What you have to do | In the data that follows, every line containing the word "degrees" should be returned.

[[ Provided material, beginning ]]

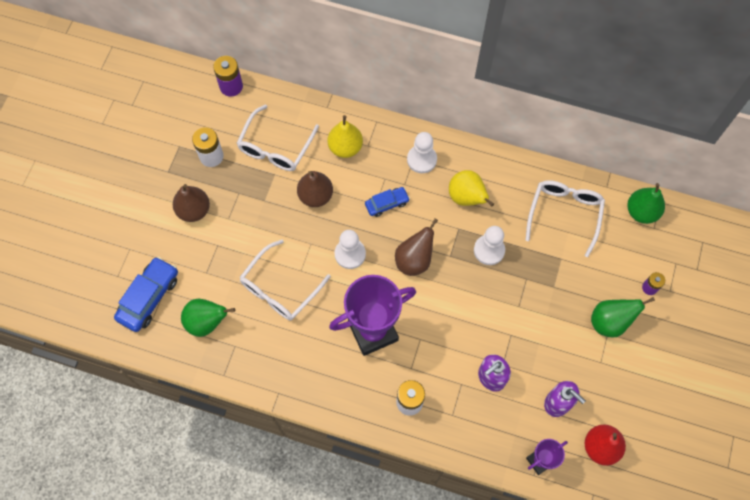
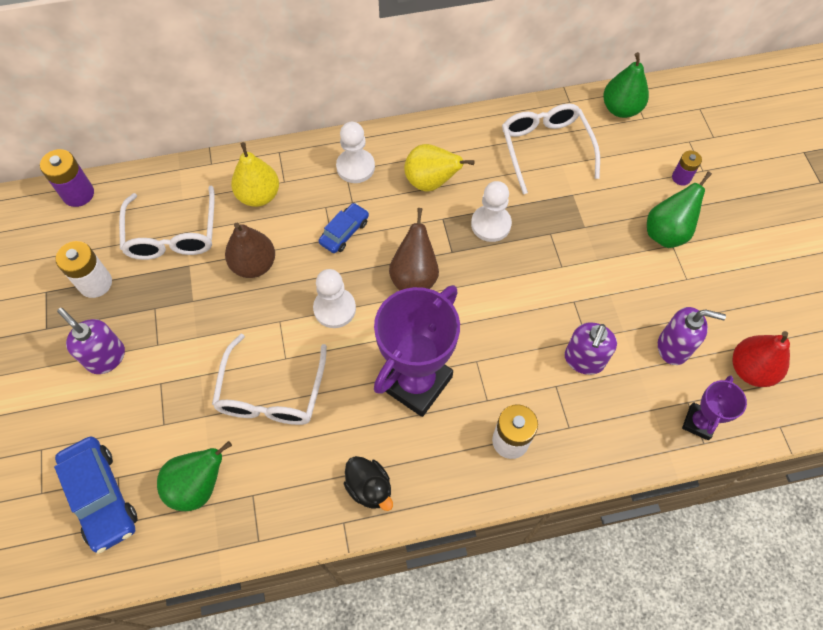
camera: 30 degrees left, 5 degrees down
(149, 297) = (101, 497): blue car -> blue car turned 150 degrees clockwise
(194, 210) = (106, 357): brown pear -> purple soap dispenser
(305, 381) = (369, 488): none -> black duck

[[ Provided material, end ]]

Task solution |
camera: 30 degrees left, 5 degrees down
(149, 297) = (101, 497): blue car -> blue car turned 150 degrees clockwise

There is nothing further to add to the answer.